• **WORK ORDER**:
Every line with the string "nothing" must be copied from the entries below.

• **MATERIAL SHOWN**:
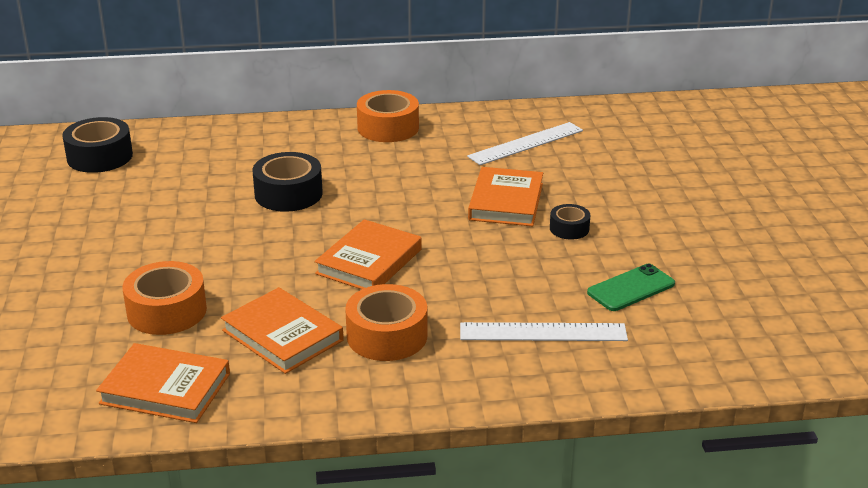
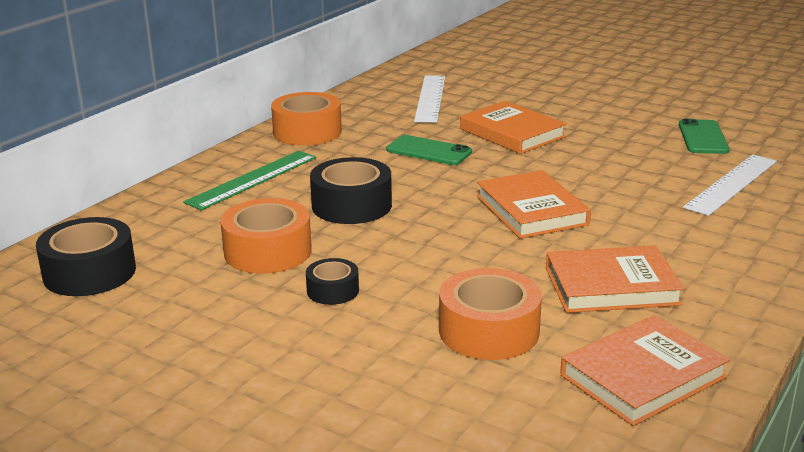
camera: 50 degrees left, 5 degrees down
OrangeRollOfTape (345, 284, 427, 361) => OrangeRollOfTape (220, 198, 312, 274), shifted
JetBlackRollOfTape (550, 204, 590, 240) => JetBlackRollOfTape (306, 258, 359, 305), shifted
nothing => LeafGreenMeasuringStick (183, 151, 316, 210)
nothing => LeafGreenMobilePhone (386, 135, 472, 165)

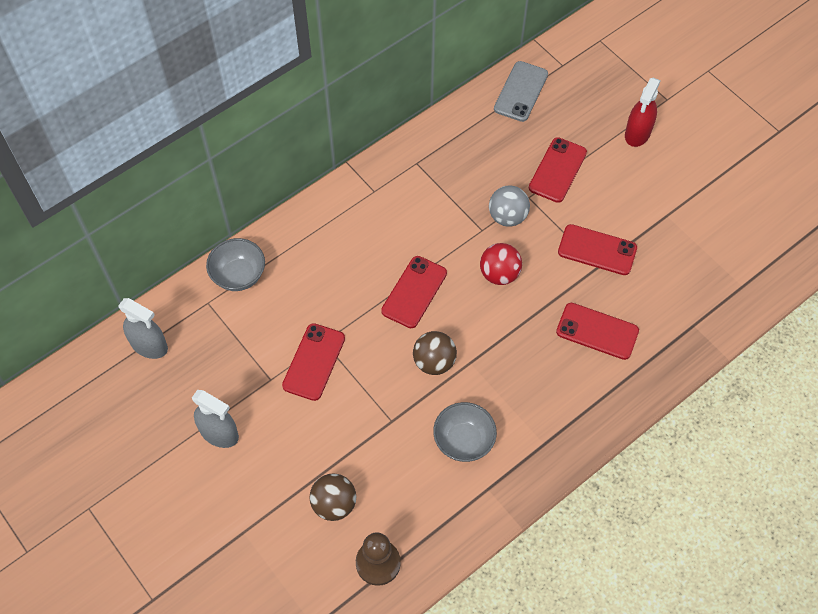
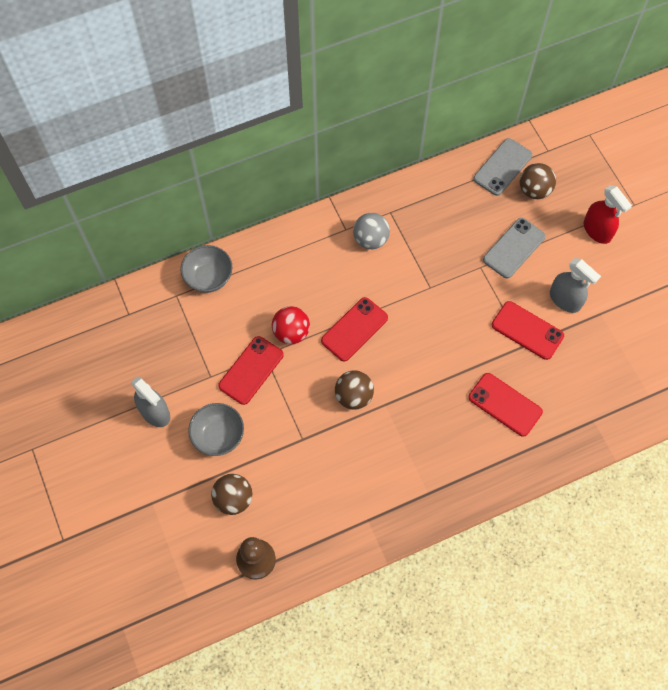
camera: 15 degrees right, 5 degrees up
GraySprayer (118, 298, 168, 359) => GraySprayer (550, 258, 601, 313), shifted
GrayDeepDish (433, 402, 497, 462) => GrayDeepDish (188, 403, 244, 456), shifted
ScarletBall (480, 243, 522, 285) => ScarletBall (272, 306, 310, 344), shifted
GrayBall (489, 186, 530, 227) => GrayBall (353, 213, 390, 249), shifted
ScarletMobilePhone (529, 137, 587, 203) => GrayMobilePhone (483, 218, 546, 278)
ScarletSprayer (625, 78, 661, 147) => ScarletSprayer (584, 185, 632, 244), 75 degrees counterclockwise
nothing => BrownBall (520, 163, 556, 199)

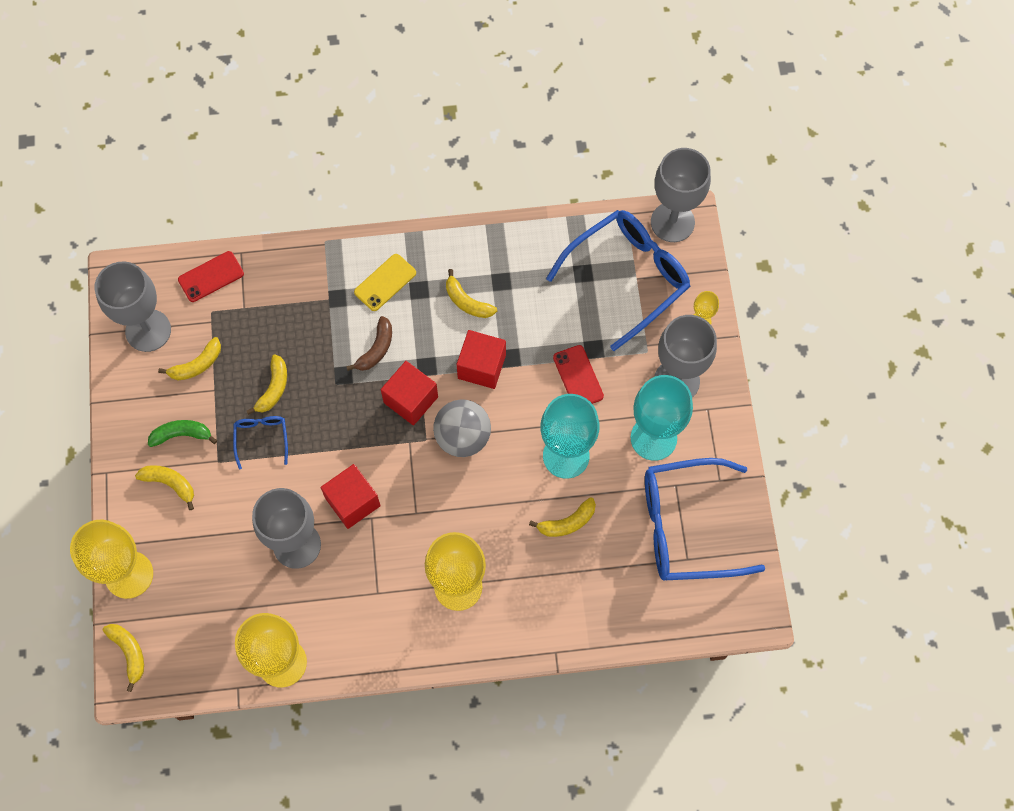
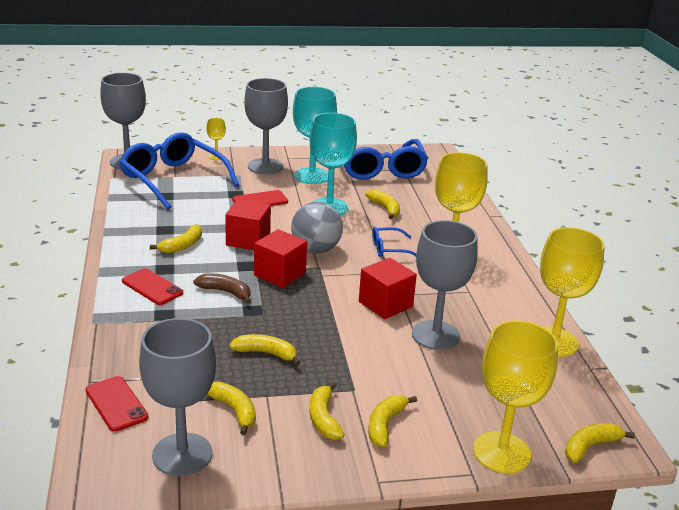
camera: 95 degrees left, 40 degrees down
LeafGreenToyBanana (148, 420, 217, 447) => YellowToyBanana (309, 382, 345, 440)
CobaltEyeglasses (233, 416, 288, 470) => CobaltEyeglasses (372, 227, 416, 257), shifted
YellowMobilePhone (354, 254, 416, 311) => ScarletMobilePhone (122, 268, 183, 305)

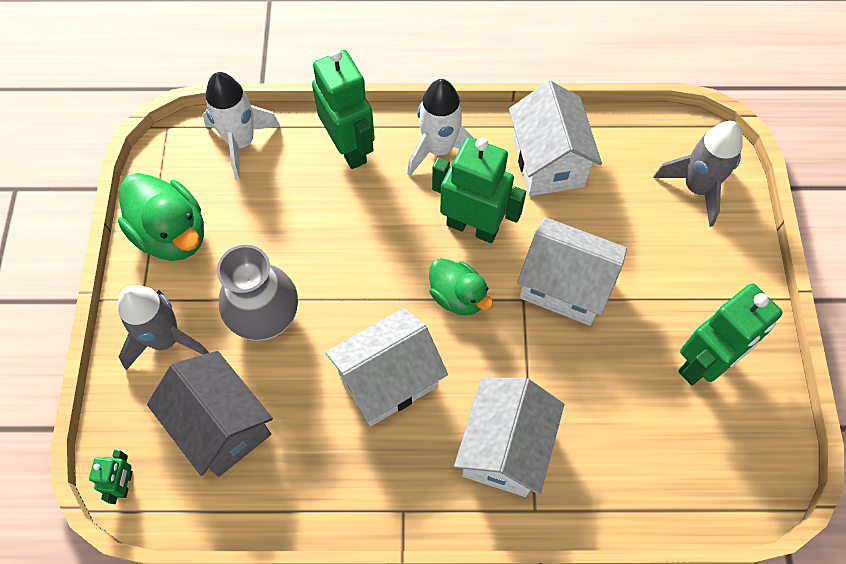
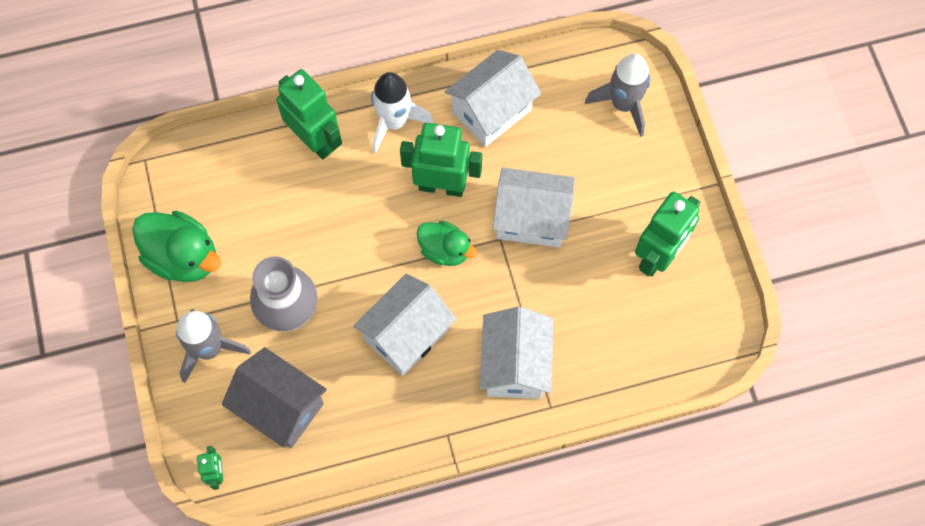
camera: 15 degrees left, 5 degrees up
WhiteRocket (203, 72, 280, 180) => nothing
WhiteCottage (509, 81, 602, 196) => WhiteCottage (444, 50, 541, 147), 75 degrees clockwise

• **COMPLETED TASK**:
nothing => LeafGreenMeasuringStick (183, 151, 316, 210)
nothing => LeafGreenMobilePhone (386, 135, 472, 165)
nothing => BrownBall (520, 163, 556, 199)
WhiteRocket (203, 72, 280, 180) => nothing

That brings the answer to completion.